* [WORK INSTRUCTION]: Print, exactly and completely, every entry in the data.

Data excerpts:
....

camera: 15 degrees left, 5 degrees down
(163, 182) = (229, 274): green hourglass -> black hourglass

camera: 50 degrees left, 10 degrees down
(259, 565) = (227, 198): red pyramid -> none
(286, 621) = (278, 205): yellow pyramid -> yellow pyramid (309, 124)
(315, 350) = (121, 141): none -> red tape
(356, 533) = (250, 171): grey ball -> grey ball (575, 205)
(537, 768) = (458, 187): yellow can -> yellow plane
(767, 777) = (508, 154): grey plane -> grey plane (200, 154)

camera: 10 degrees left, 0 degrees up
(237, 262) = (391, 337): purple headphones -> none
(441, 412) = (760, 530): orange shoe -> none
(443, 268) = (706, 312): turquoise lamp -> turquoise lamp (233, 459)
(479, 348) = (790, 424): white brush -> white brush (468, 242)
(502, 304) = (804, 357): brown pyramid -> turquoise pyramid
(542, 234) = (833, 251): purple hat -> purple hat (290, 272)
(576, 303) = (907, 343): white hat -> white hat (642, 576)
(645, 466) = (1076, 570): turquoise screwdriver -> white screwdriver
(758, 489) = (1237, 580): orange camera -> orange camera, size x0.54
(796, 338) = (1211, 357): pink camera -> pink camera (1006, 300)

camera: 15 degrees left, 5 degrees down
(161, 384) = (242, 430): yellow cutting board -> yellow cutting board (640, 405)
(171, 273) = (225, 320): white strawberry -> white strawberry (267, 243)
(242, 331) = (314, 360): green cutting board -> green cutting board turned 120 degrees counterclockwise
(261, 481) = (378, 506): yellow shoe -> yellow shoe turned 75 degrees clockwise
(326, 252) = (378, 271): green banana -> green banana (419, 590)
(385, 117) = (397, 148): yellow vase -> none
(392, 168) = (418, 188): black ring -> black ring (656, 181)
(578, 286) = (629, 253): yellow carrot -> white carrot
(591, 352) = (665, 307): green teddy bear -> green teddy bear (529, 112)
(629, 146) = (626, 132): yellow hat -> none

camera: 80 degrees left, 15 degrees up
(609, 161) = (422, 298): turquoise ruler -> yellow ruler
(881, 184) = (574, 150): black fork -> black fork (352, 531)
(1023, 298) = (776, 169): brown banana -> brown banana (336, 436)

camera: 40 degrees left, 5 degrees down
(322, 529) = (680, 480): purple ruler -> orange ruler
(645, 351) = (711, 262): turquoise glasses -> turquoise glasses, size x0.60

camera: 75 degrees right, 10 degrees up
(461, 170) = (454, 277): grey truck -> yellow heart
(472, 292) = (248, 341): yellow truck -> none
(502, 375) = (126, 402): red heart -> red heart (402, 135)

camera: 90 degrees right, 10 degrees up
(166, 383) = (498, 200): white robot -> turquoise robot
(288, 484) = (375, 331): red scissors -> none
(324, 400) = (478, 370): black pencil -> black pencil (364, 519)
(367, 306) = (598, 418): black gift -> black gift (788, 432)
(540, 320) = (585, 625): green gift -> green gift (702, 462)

....

* [SOLUTION FOR THIS TASK]:
camera: 15 degrees left, 5 degrees down
(163, 182) = (229, 274): green hourglass -> black hourglass

camera: 50 degrees left, 10 degrees down
(259, 565) = (227, 198): red pyramid -> none
(286, 621) = (278, 205): yellow pyramid -> yellow pyramid (309, 124)
(315, 350) = (121, 141): none -> red tape
(356, 533) = (250, 171): grey ball -> grey ball (575, 205)
(537, 768) = (458, 187): yellow can -> yellow plane
(767, 777) = (508, 154): grey plane -> grey plane (200, 154)

camera: 10 degrees left, 0 degrees up
(237, 262) = (391, 337): purple headphones -> none
(441, 412) = (760, 530): orange shoe -> none
(443, 268) = (706, 312): turquoise lamp -> turquoise lamp (233, 459)
(479, 348) = (790, 424): white brush -> white brush (468, 242)
(502, 304) = (804, 357): brown pyramid -> turquoise pyramid
(542, 234) = (833, 251): purple hat -> purple hat (290, 272)
(576, 303) = (907, 343): white hat -> white hat (642, 576)
(645, 466) = (1076, 570): turquoise screwdriver -> white screwdriver
(758, 489) = (1237, 580): orange camera -> orange camera, size x0.54
(796, 338) = (1211, 357): pink camera -> pink camera (1006, 300)

camera: 15 degrees left, 5 degrees down
(161, 384) = (242, 430): yellow cutting board -> yellow cutting board (640, 405)
(171, 273) = (225, 320): white strawberry -> white strawberry (267, 243)
(242, 331) = (314, 360): green cutting board -> green cutting board turned 120 degrees counterclockwise
(261, 481) = (378, 506): yellow shoe -> yellow shoe turned 75 degrees clockwise
(326, 252) = (378, 271): green banana -> green banana (419, 590)
(385, 117) = (397, 148): yellow vase -> none
(392, 168) = (418, 188): black ring -> black ring (656, 181)
(578, 286) = (629, 253): yellow carrot -> white carrot
(591, 352) = (665, 307): green teddy bear -> green teddy bear (529, 112)
(629, 146) = (626, 132): yellow hat -> none

camera: 80 degrees left, 15 degrees up
(609, 161) = (422, 298): turquoise ruler -> yellow ruler
(881, 184) = (574, 150): black fork -> black fork (352, 531)
(1023, 298) = (776, 169): brown banana -> brown banana (336, 436)

camera: 40 degrees left, 5 degrees down
(322, 529) = (680, 480): purple ruler -> orange ruler
(645, 351) = (711, 262): turquoise glasses -> turquoise glasses, size x0.60

camera: 75 degrees right, 10 degrees up
(461, 170) = (454, 277): grey truck -> yellow heart
(472, 292) = (248, 341): yellow truck -> none
(502, 375) = (126, 402): red heart -> red heart (402, 135)

camera: 90 degrees right, 10 degrees up
(166, 383) = (498, 200): white robot -> turquoise robot
(288, 484) = (375, 331): red scissors -> none
(324, 400) = (478, 370): black pencil -> black pencil (364, 519)
(367, 306) = (598, 418): black gift -> black gift (788, 432)
(540, 320) = (585, 625): green gift -> green gift (702, 462)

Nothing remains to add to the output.